What you are asked to do
Would you transcribe the line containing "brown star: (147, 140)" and every line after it, through the end of the records below, exactly and with nothing else?
Supplied entries Block Start
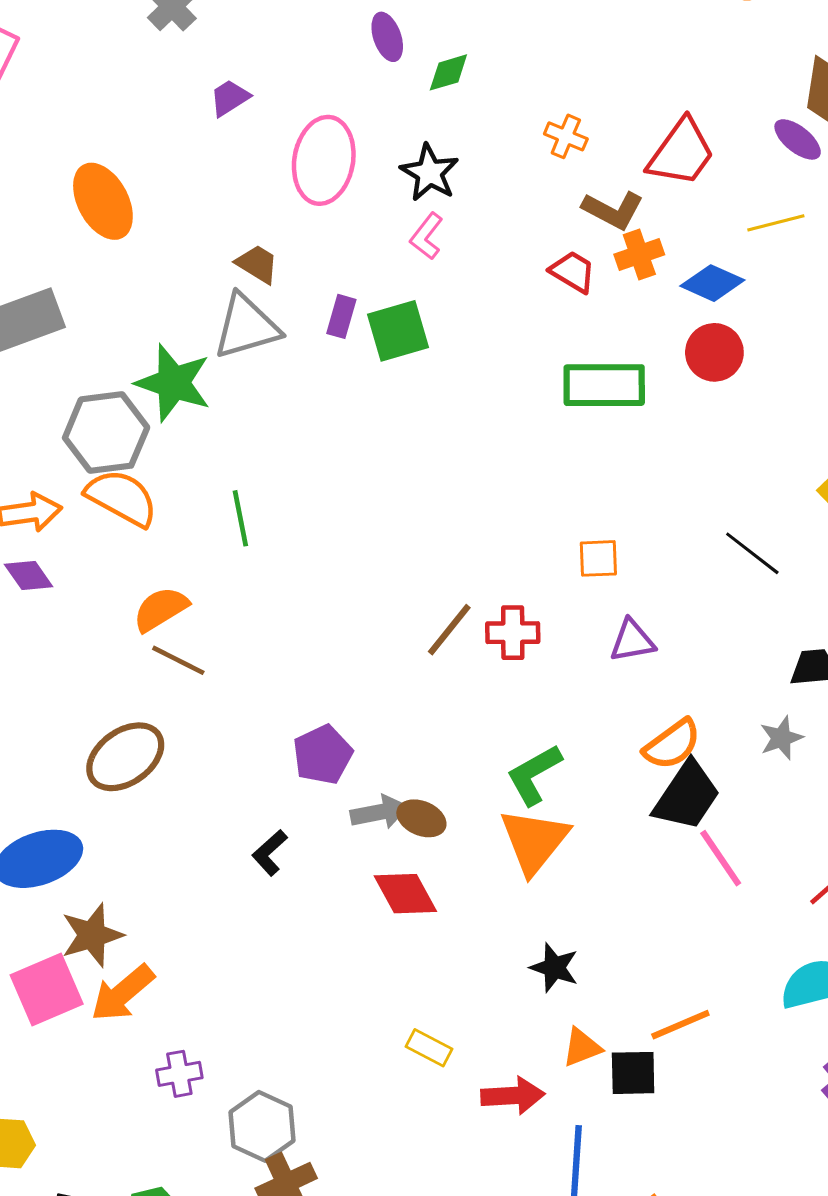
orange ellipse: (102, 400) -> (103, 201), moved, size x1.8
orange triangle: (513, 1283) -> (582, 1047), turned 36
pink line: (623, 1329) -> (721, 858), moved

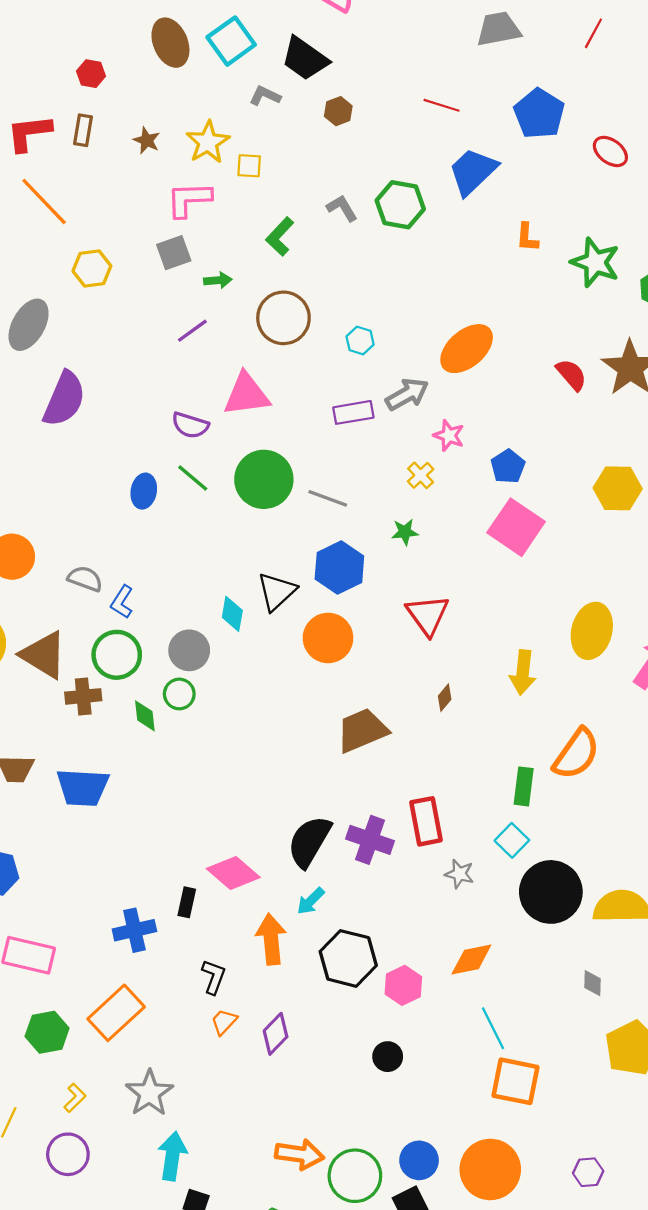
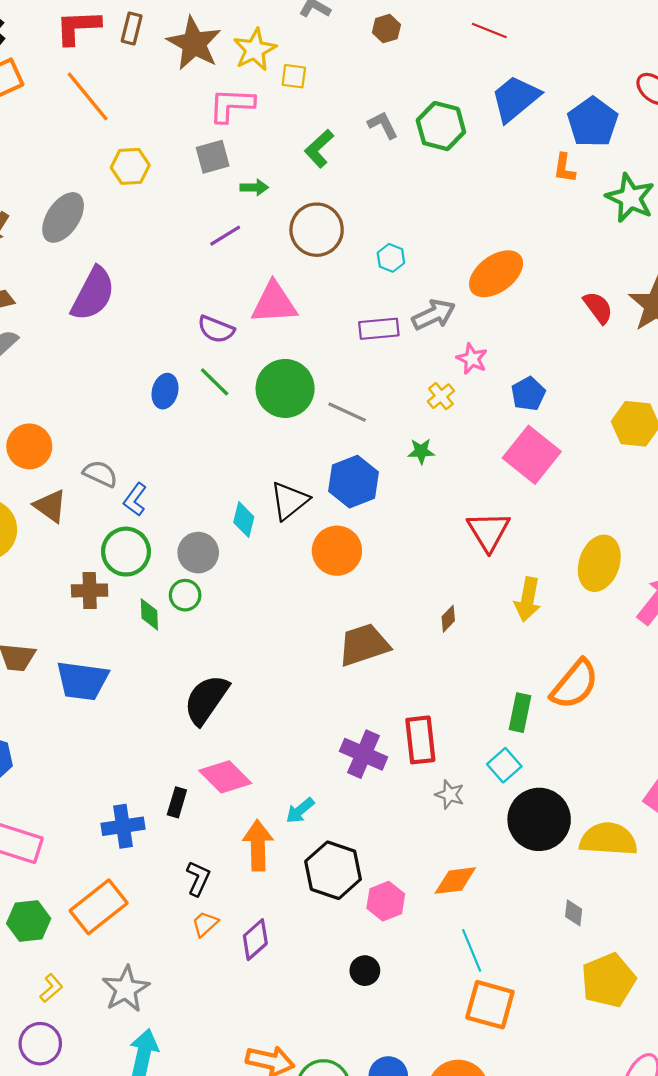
blue pentagon: (539, 114) -> (593, 122), moved
brown star: (147, 140) -> (194, 43), size x2.0
red triangle: (428, 615) -> (489, 531), moved
brown triangle: (44, 655) -> (50, 506), moved, size x0.7
black semicircle: (309, 841) -> (206, 700), moved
Supplied entries Block End
Output of the exercise
brown star: (147, 140) -> (194, 43), size x2.0
red triangle: (428, 615) -> (489, 531), moved
brown triangle: (44, 655) -> (50, 506), moved, size x0.7
black semicircle: (309, 841) -> (206, 700), moved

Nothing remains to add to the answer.